_Exercise prompt_. If a line of the data contains the word "lime", it is counted; report how many such lines there are and nothing else.

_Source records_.
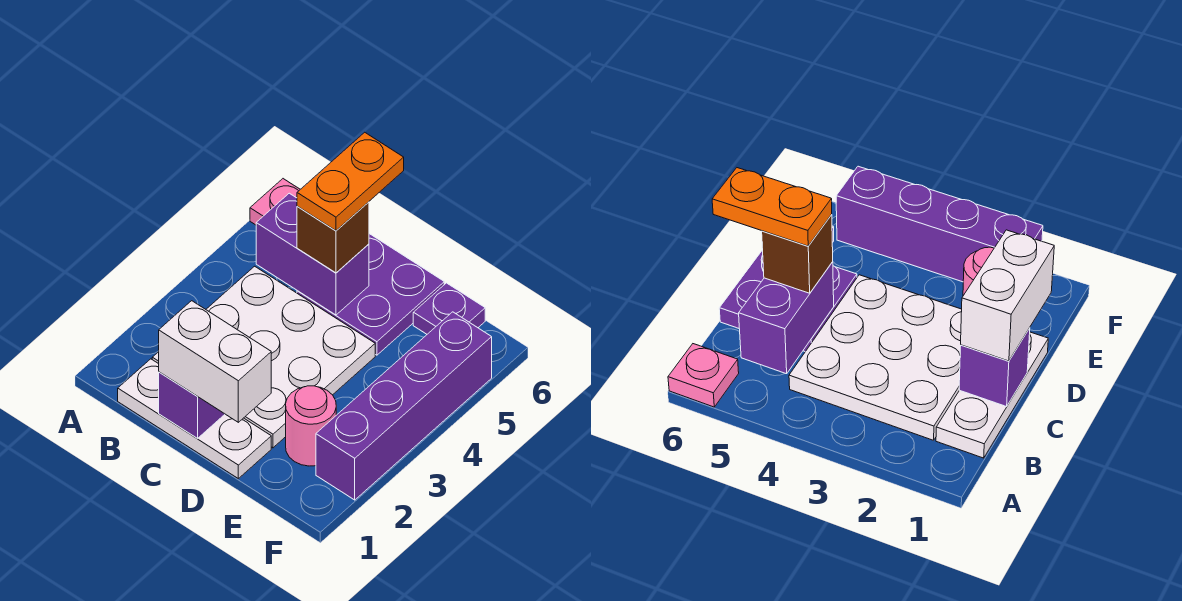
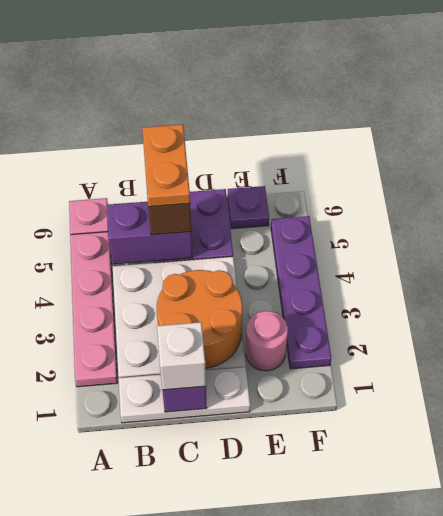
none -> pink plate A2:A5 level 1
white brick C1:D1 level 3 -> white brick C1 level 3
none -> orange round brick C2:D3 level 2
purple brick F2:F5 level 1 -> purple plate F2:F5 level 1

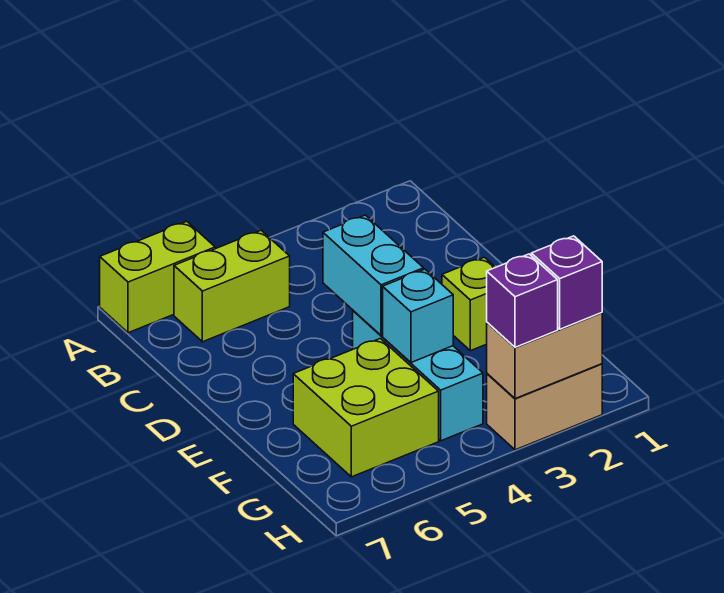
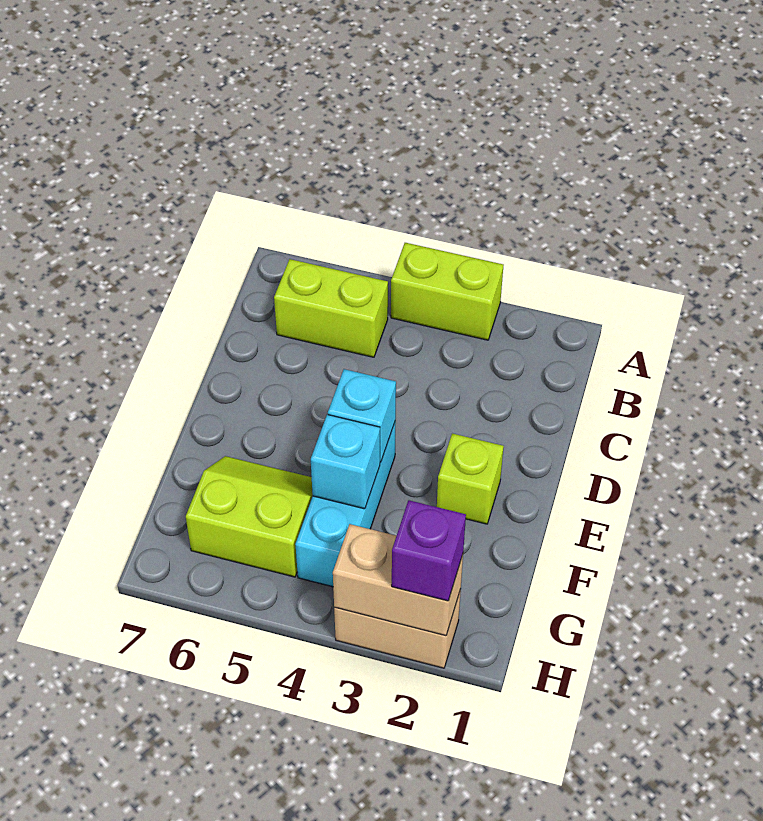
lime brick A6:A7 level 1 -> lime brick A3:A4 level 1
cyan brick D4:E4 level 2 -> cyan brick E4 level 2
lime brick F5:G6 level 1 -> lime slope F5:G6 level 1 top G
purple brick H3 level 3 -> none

_Result_. 2